#### ACTIVITY
Where the records below show the word "left" in a line, please copy that line.

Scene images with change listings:
- - -

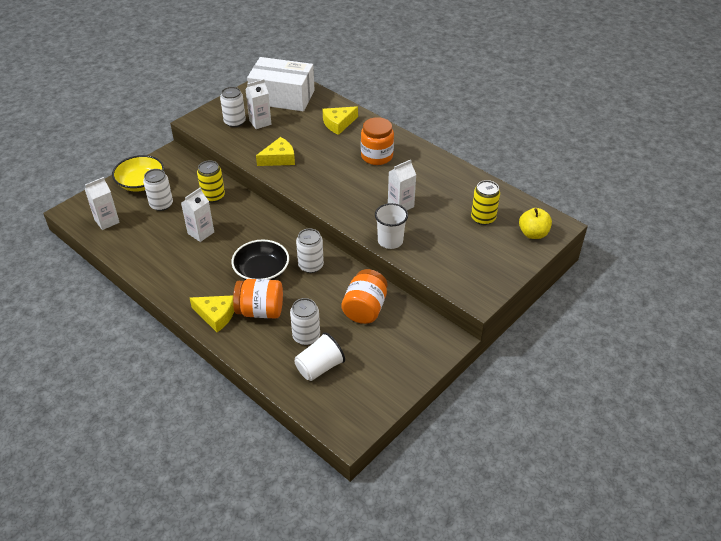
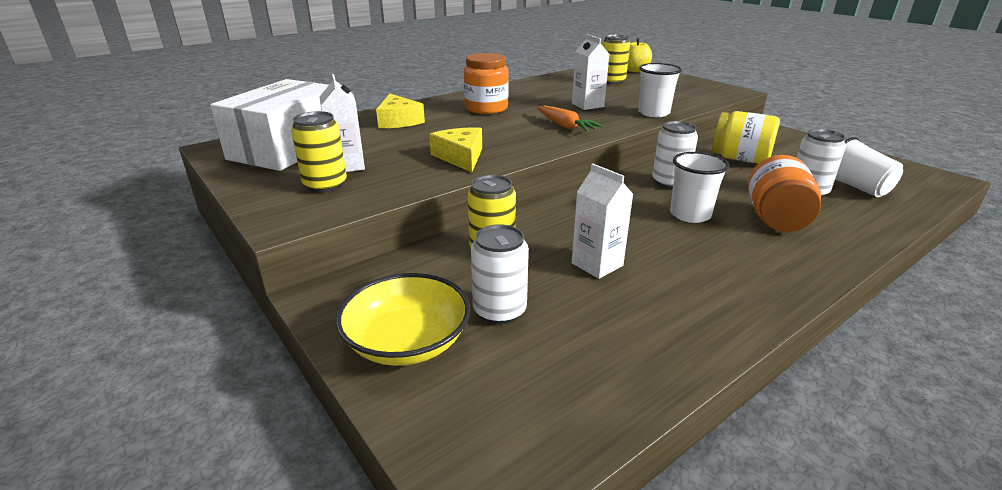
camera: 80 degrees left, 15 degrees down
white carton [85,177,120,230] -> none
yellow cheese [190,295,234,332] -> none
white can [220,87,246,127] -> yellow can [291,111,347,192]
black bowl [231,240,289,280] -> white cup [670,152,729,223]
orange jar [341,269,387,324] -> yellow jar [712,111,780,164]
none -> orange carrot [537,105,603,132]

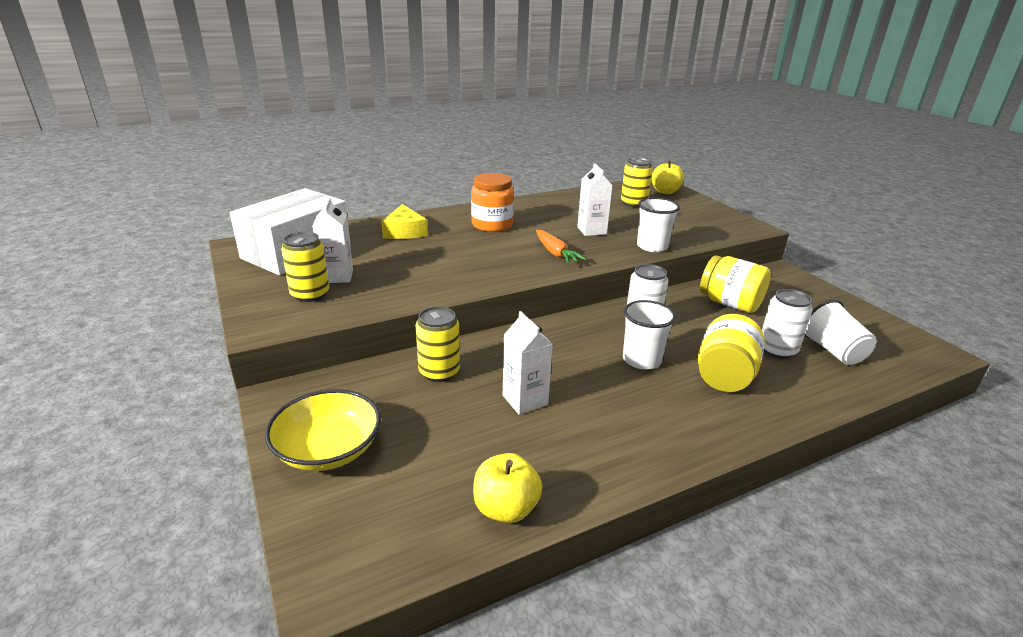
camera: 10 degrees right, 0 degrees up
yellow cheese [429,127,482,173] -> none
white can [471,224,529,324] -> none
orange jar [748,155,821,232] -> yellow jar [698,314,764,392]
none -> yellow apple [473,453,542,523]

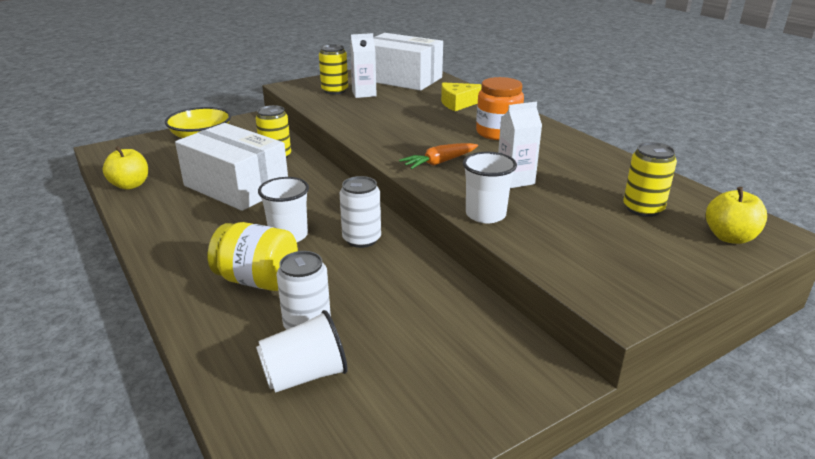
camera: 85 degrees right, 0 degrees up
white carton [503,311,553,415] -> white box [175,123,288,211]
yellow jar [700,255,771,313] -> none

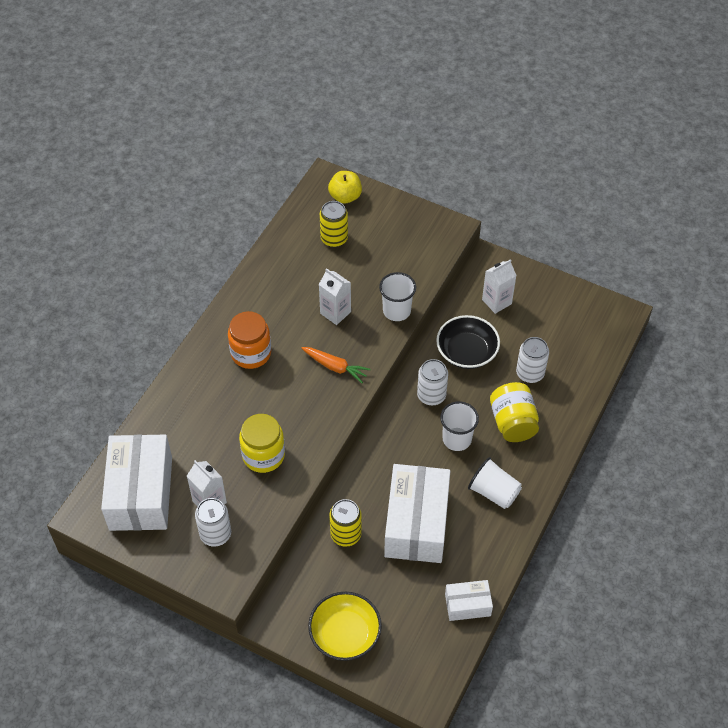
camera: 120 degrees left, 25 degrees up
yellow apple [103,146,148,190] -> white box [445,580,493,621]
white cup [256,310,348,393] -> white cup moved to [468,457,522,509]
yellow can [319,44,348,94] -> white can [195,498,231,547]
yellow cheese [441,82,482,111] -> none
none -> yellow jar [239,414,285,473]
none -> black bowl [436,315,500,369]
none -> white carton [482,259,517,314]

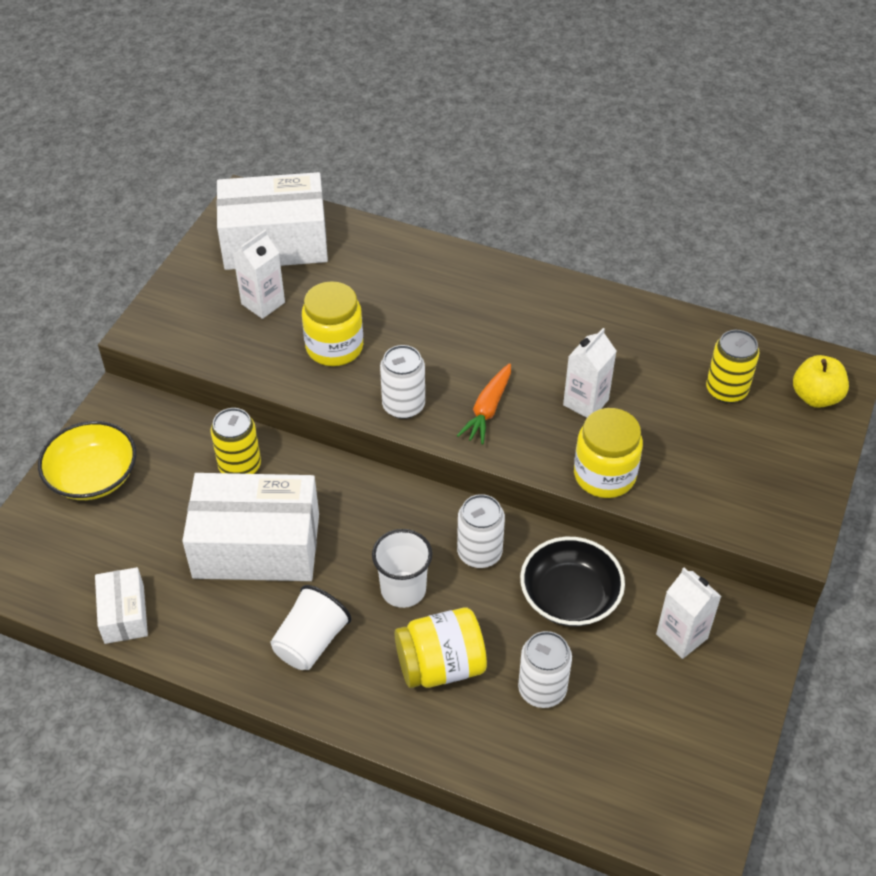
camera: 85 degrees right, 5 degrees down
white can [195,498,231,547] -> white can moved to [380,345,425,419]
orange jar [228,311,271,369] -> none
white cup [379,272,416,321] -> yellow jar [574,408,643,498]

- - -

#### RESPONSE
camera: 80 degrees left, 15 degrees down
camera: 120 degrees left, 25 degrees up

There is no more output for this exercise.